__What is required__. Repeat all entries word for word; skip images.

__Available data__.
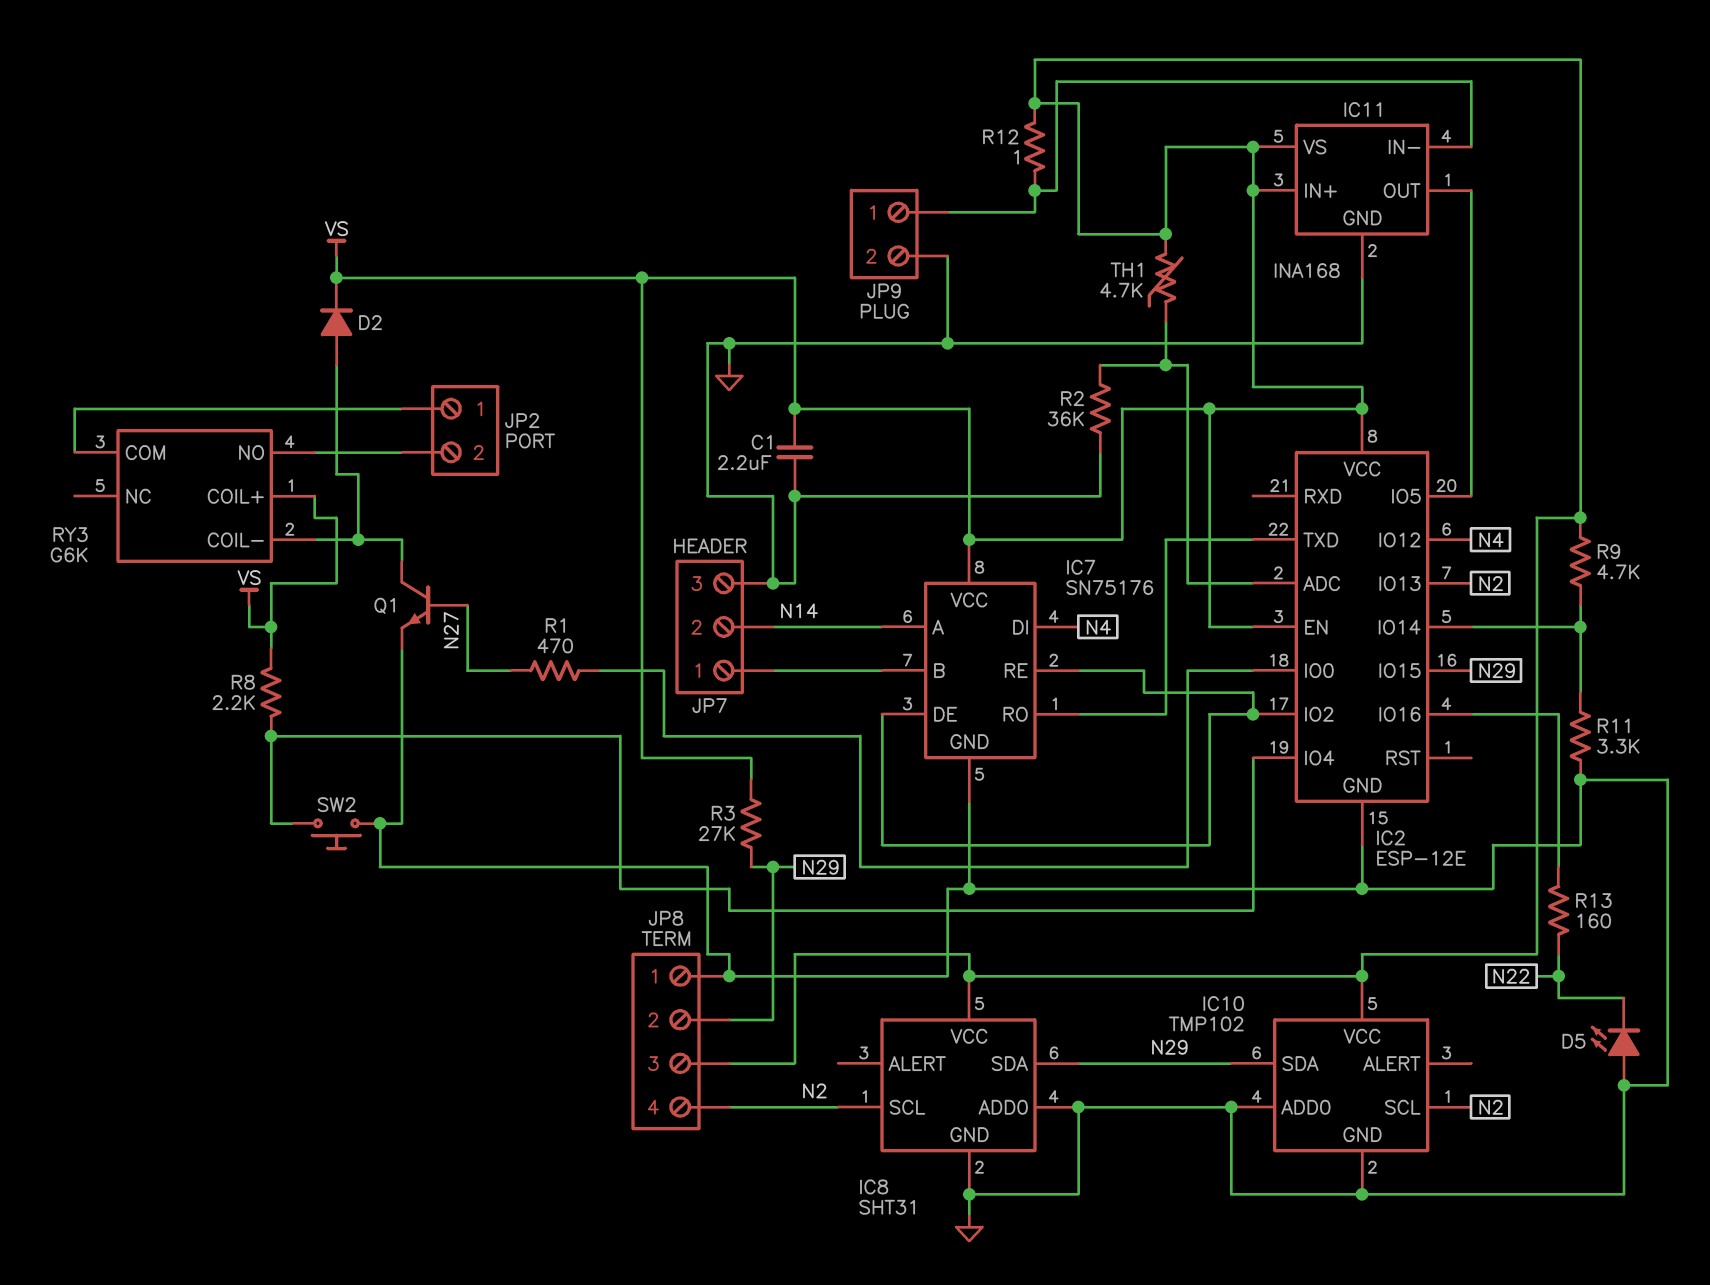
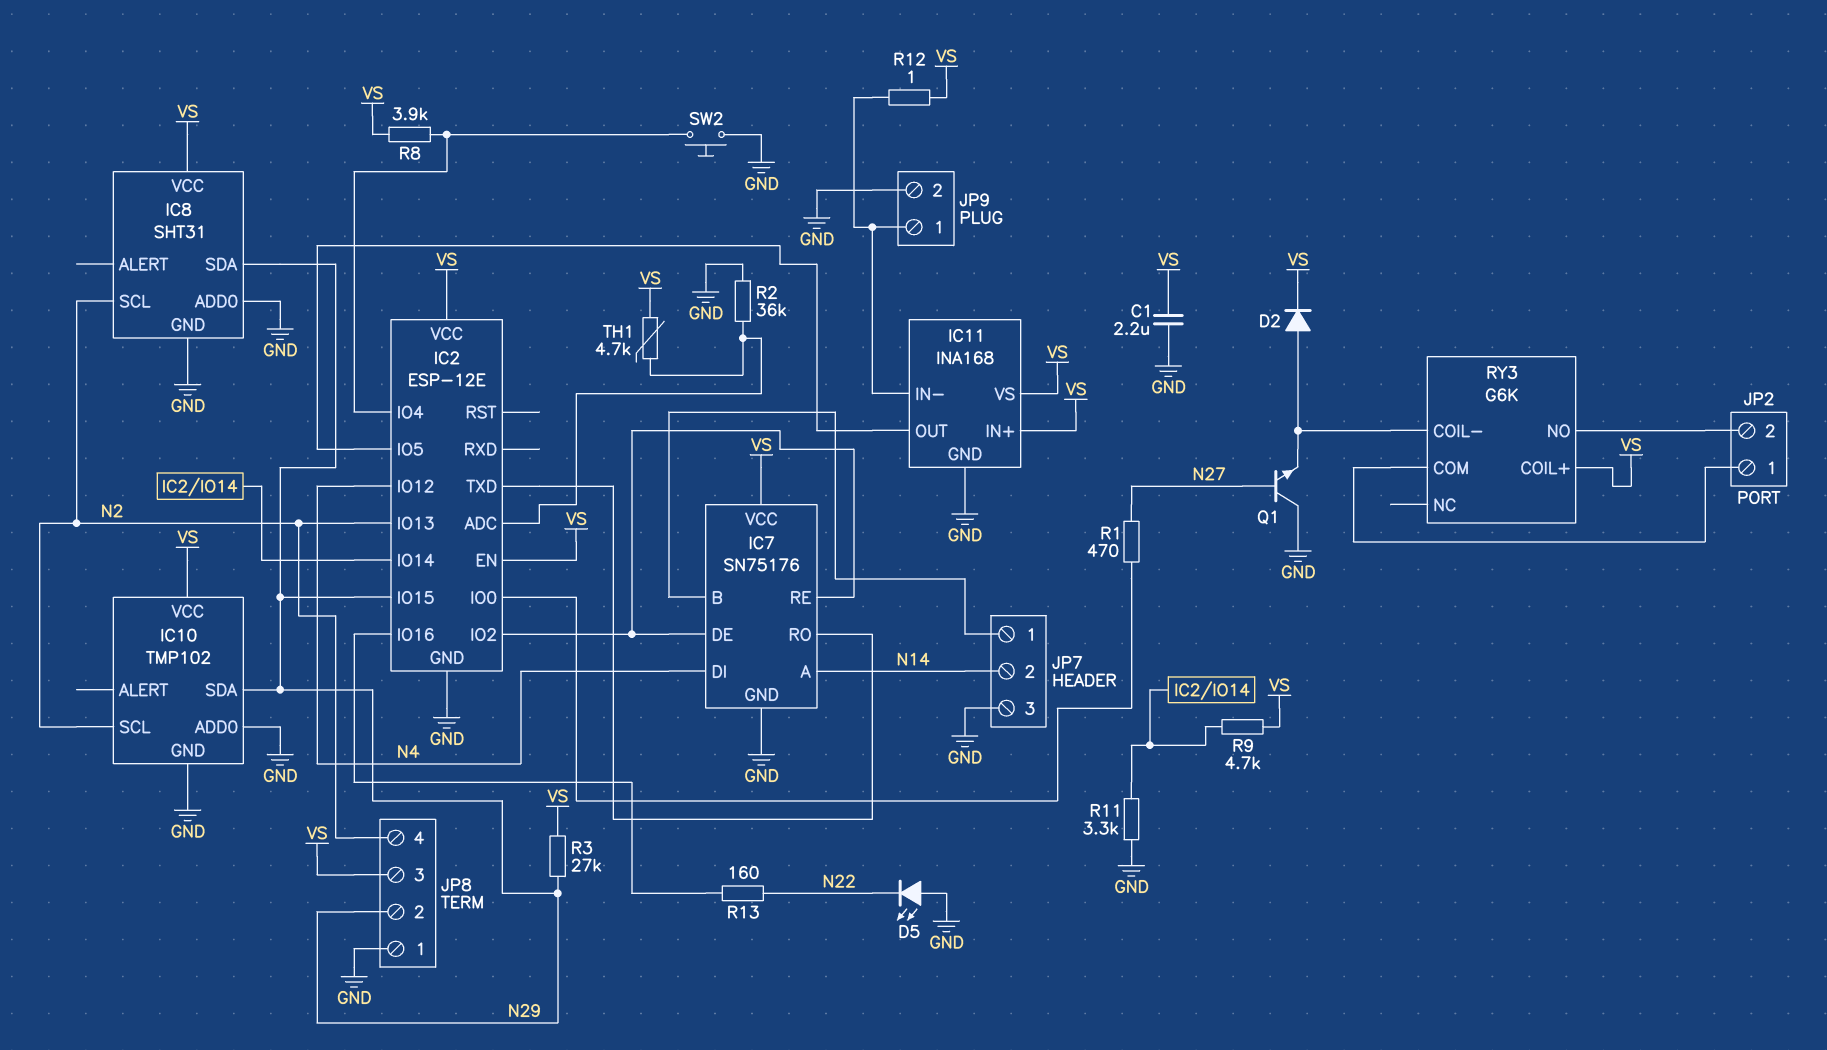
Q1: NPN (B N27, C RY3/COIL-, E GND) -> NPN (B N27, C GND, E RY3/COIL-)
R8: 2.2k (IC2/IO4, VS) -> 3.9k (IC2/IO4, VS)

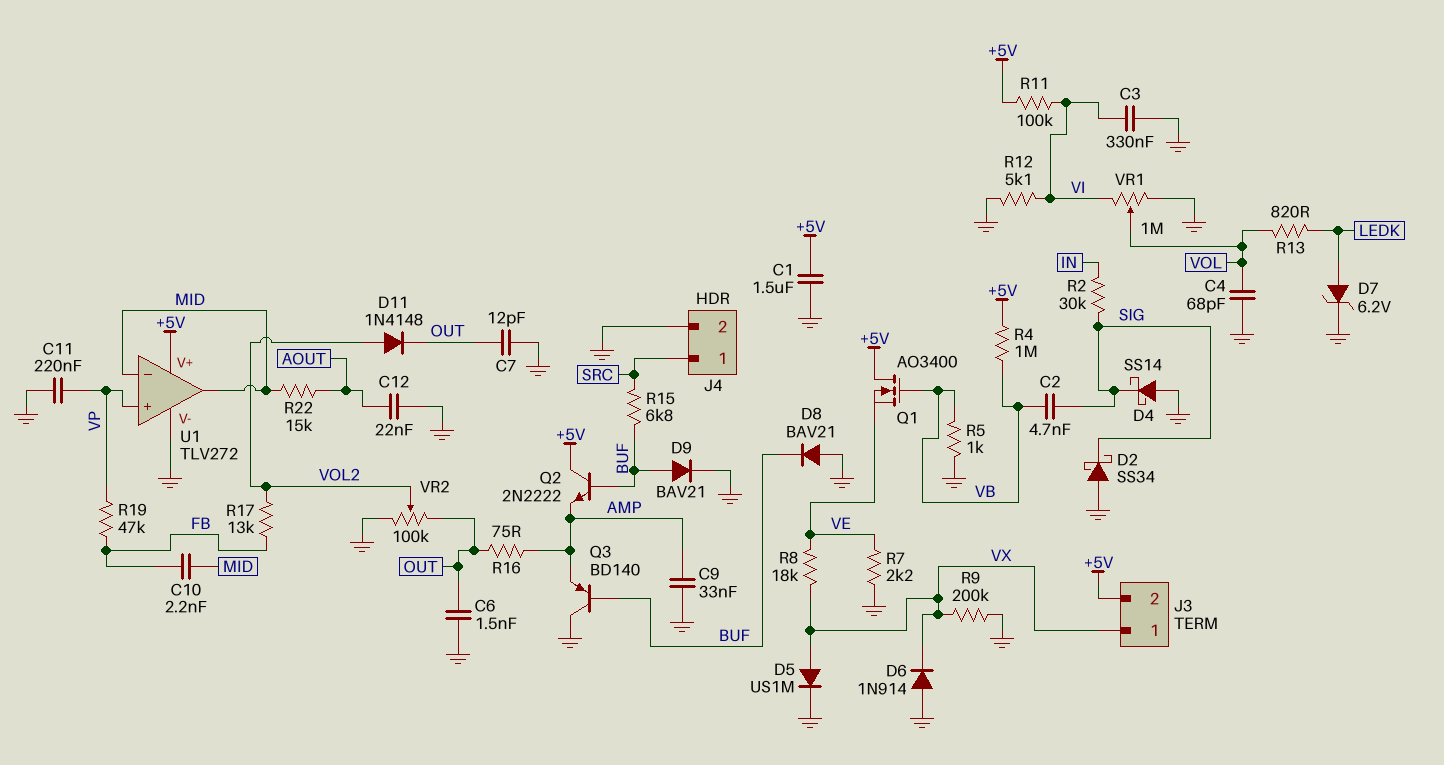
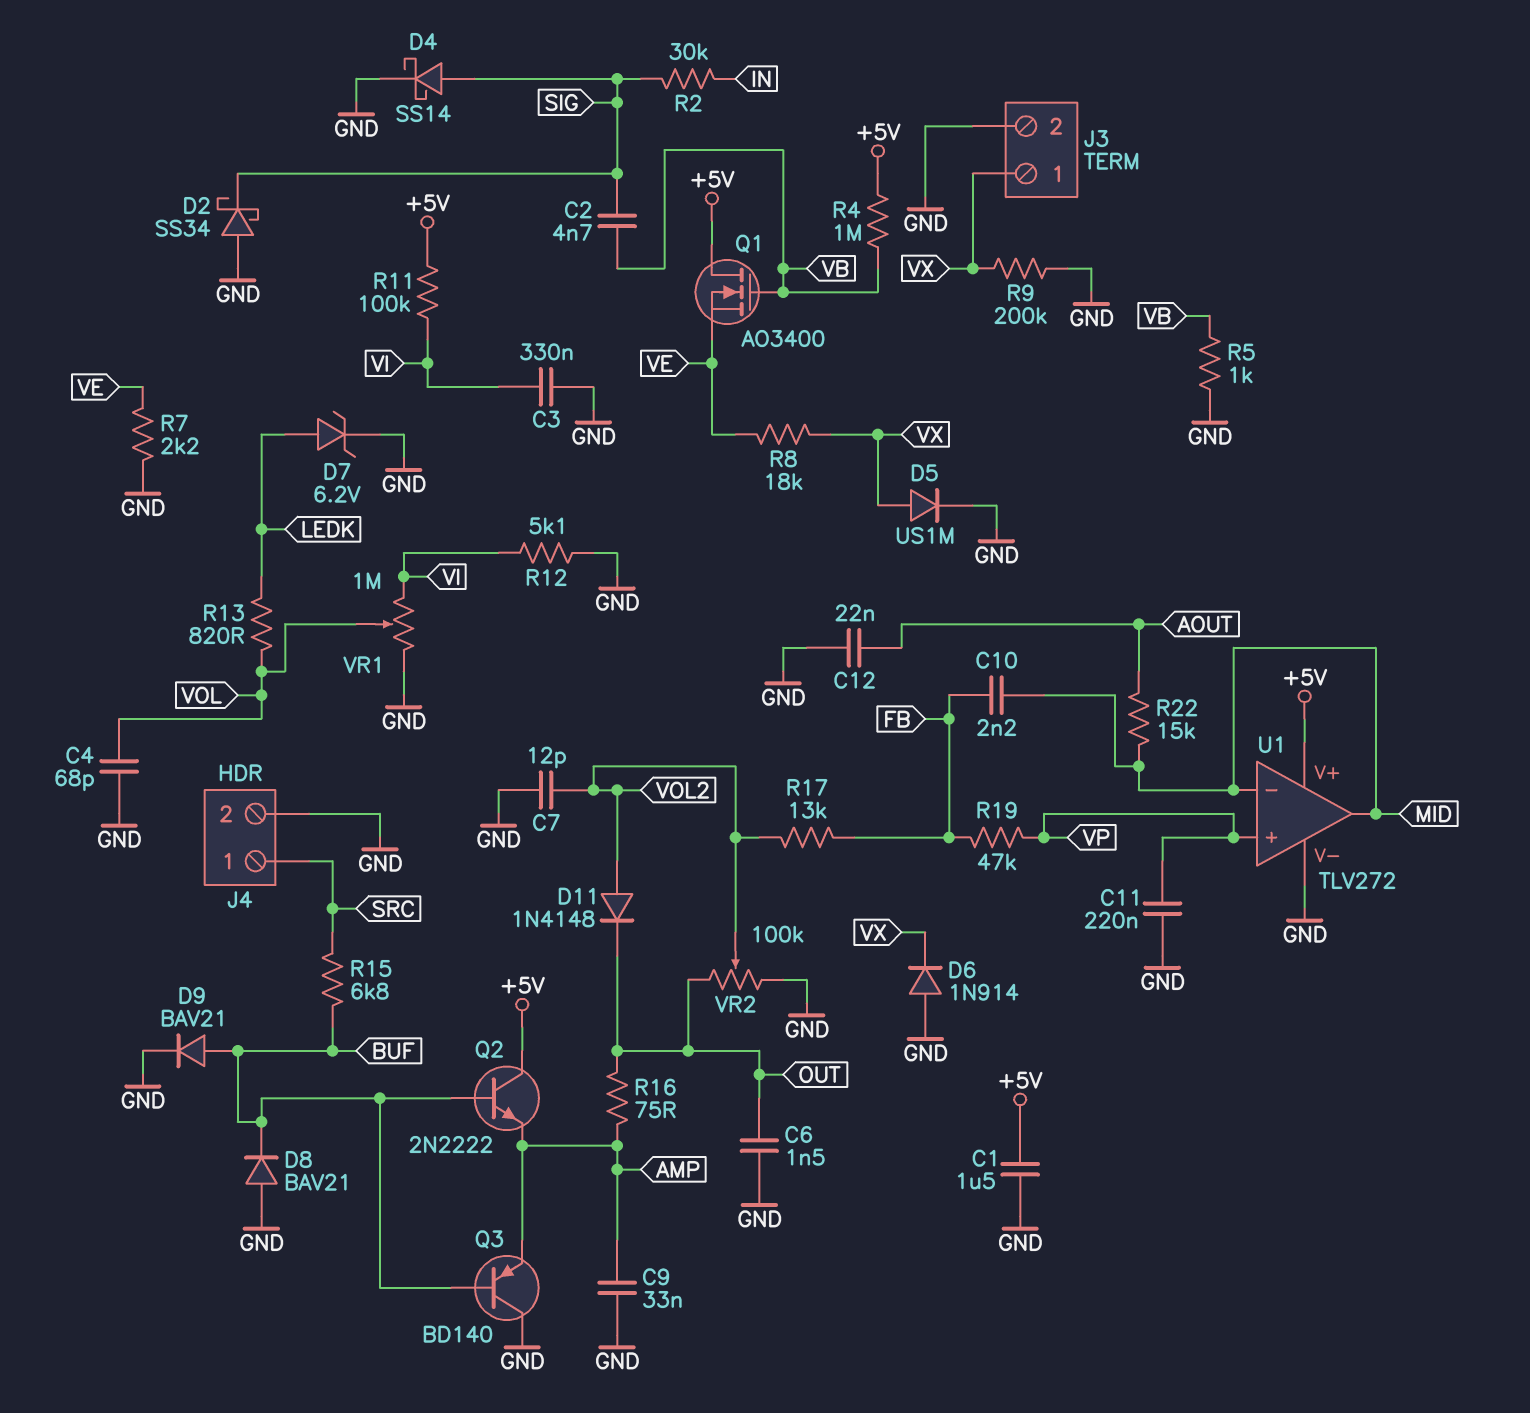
C7: 12pF (GND, OUT) -> 12pF (GND, VOL2)
D4: schottky SS14 (A GND, K SIG) -> schottky SS14 (A SIG, K GND)
J3 pin 2: +5V -> GND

__Answer to this problem__.
Q1: NPN (B N27, C RY3/COIL-, E GND) -> NPN (B N27, C GND, E RY3/COIL-)
R8: 2.2k (IC2/IO4, VS) -> 3.9k (IC2/IO4, VS)

C7: 12pF (GND, OUT) -> 12pF (GND, VOL2)
D4: schottky SS14 (A GND, K SIG) -> schottky SS14 (A SIG, K GND)
J3 pin 2: +5V -> GND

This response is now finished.